▶ [Directions for this task]: Show each line of the entries below that contains the word "these".

Stored data entries
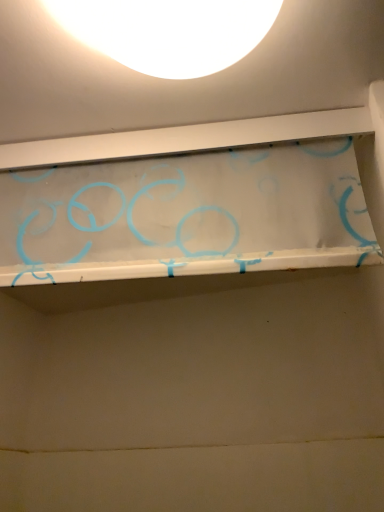
Question: Does transparent plastic shelf at upper center have a greater height compared to white matte lampshade at upper center?

Choices:
 (A) yes
 (B) no

Answer: (A)

Question: Is transparent plastic shelf at upper center bigger than white matte lampshade at upper center?

Choices:
 (A) no
 (B) yes

Answer: (B)

Question: Is transparent plastic shelf at upper center at the right side of white matte lampshade at upper center?

Choices:
 (A) no
 (B) yes

Answer: (A)

Question: Is transparent plastic shelf at upper center in contact with white matte lampshade at upper center?

Choices:
 (A) yes
 (B) no

Answer: (B)

Question: Is transparent plastic shelf at upper center outside of white matte lampshade at upper center?

Choices:
 (A) yes
 (B) no

Answer: (A)

Question: Can you confirm if transparent plastic shelf at upper center is positioned to the left of white matte lampshade at upper center?

Choices:
 (A) yes
 (B) no

Answer: (A)

Question: From the image's perspective, is white matte lampshade at upper center located beneath transparent plastic shelf at upper center?

Choices:
 (A) yes
 (B) no

Answer: (B)

Question: Does white matte lampshade at upper center have a smaller size compared to transparent plastic shelf at upper center?

Choices:
 (A) no
 (B) yes

Answer: (B)

Question: Considering the relative sizes of white matte lampshade at upper center and transparent plastic shelf at upper center in the image provided, is white matte lampshade at upper center taller than transparent plastic shelf at upper center?

Choices:
 (A) yes
 (B) no

Answer: (B)

Question: From a real-world perspective, is white matte lampshade at upper center under transparent plastic shelf at upper center?

Choices:
 (A) no
 (B) yes

Answer: (A)

Question: Is white matte lampshade at upper center further to the viewer compared to transparent plastic shelf at upper center?

Choices:
 (A) yes
 (B) no

Answer: (B)

Question: Are white matte lampshade at upper center and transparent plastic shelf at upper center located far from each other?

Choices:
 (A) yes
 (B) no

Answer: (B)

Question: Would you say white matte lampshade at upper center is inside or outside transparent plastic shelf at upper center?

Choices:
 (A) inside
 (B) outside

Answer: (B)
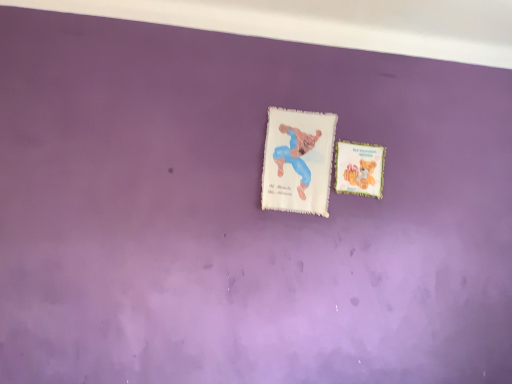
Question: Considering the positions of white fluffy postcard at center, which is the 2th postcard from right to left, and matte paper postcard at upper right, marked as the 1th postcard in a right-to-left arrangement, in the image, is white fluffy postcard at center, which is the 2th postcard from right to left, taller or shorter than matte paper postcard at upper right, marked as the 1th postcard in a right-to-left arrangement,?

Choices:
 (A) short
 (B) tall

Answer: (B)

Question: From a real-world perspective, is white fluffy postcard at center, which appears as the 1th postcard when viewed from the left, physically located above or below matte paper postcard at upper right, which is the 2th postcard from left to right?

Choices:
 (A) below
 (B) above

Answer: (A)

Question: Is point (287, 195) positioned closer to the camera than point (354, 163)?

Choices:
 (A) closer
 (B) farther

Answer: (A)

Question: In terms of height, does matte paper postcard at upper right, which is the 2th postcard from left to right, look taller or shorter compared to white fluffy postcard at center, which appears as the 1th postcard when viewed from the left?

Choices:
 (A) short
 (B) tall

Answer: (A)

Question: Based on their sizes in the image, would you say matte paper postcard at upper right, which is the 2th postcard from left to right, is bigger or smaller than white fluffy postcard at center, which is the 2th postcard from right to left?

Choices:
 (A) big
 (B) small

Answer: (B)

Question: Is point (367, 183) positioned closer to the camera than point (276, 127)?

Choices:
 (A) farther
 (B) closer

Answer: (B)

Question: From a real-world perspective, is matte paper postcard at upper right, which is the 2th postcard from left to right, physically located above or below white fluffy postcard at center, which appears as the 1th postcard when viewed from the left?

Choices:
 (A) above
 (B) below

Answer: (A)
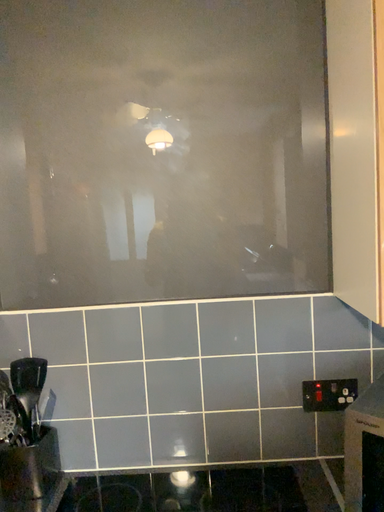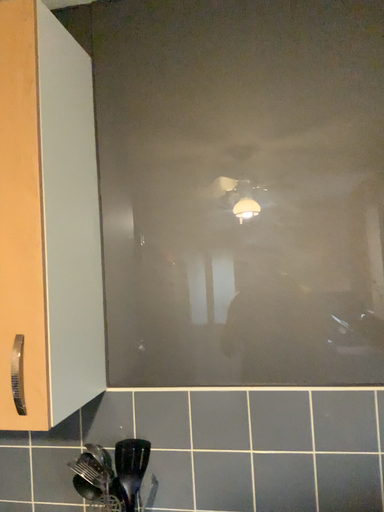
Question: Which way did the camera rotate in the video?

Choices:
 (A) rotated left
 (B) rotated right

Answer: (A)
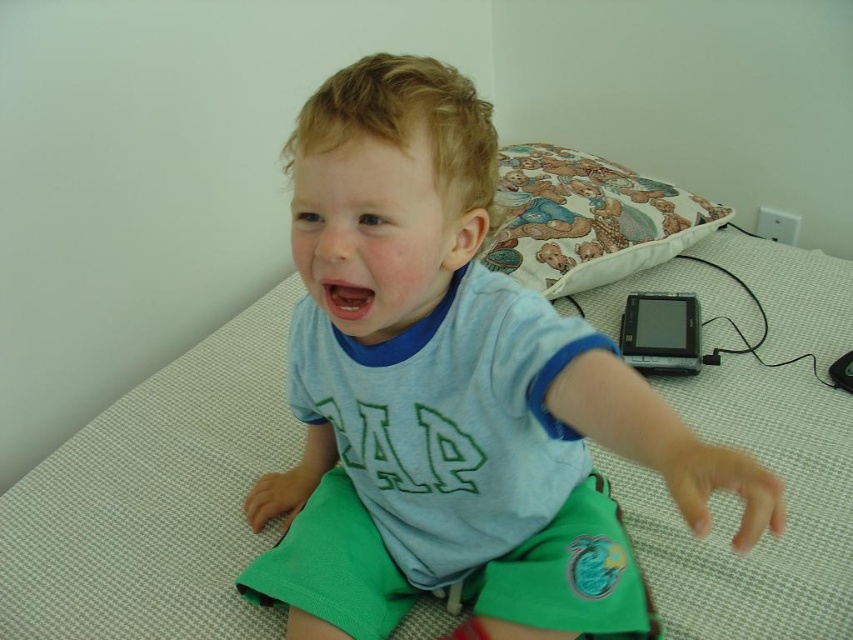
Question: Does light blue cotton shirt at center have a greater width compared to fluffy fabric pillow at upper right?

Choices:
 (A) no
 (B) yes

Answer: (A)

Question: Among these points, which one is nearest to the camera?

Choices:
 (A) (479, 304)
 (B) (627, 177)

Answer: (A)

Question: Among these points, which one is farthest from the camera?

Choices:
 (A) [x=563, y=188]
 (B) [x=448, y=132]

Answer: (A)

Question: Can you confirm if light blue cotton shirt at center is wider than fluffy fabric pillow at upper right?

Choices:
 (A) yes
 (B) no

Answer: (B)

Question: Does light blue cotton shirt at center come behind fluffy fabric pillow at upper right?

Choices:
 (A) no
 (B) yes

Answer: (A)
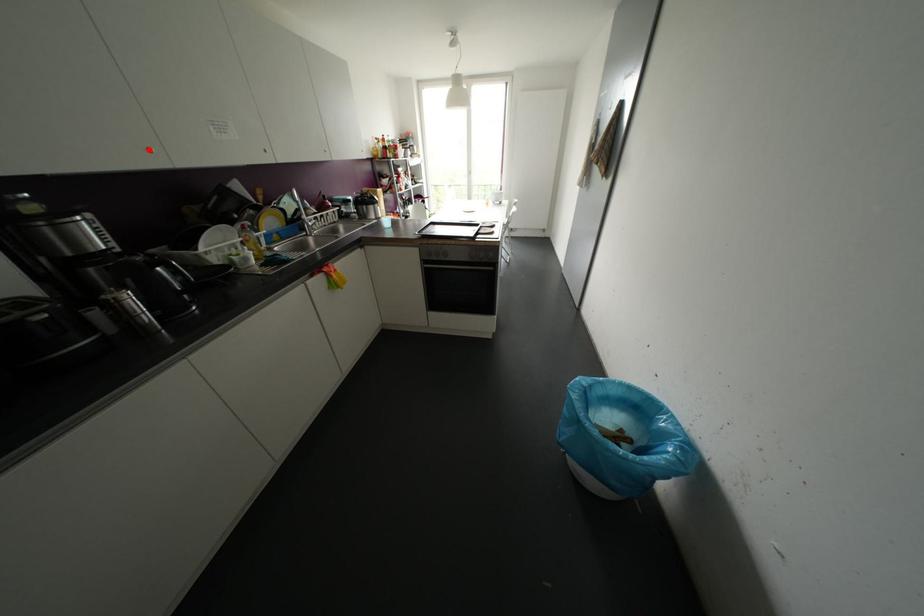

▶ [Expected answer]:
Question: Among these points, which one is nearest to the camera?
Question: Among these points, which one is farthest from the camera?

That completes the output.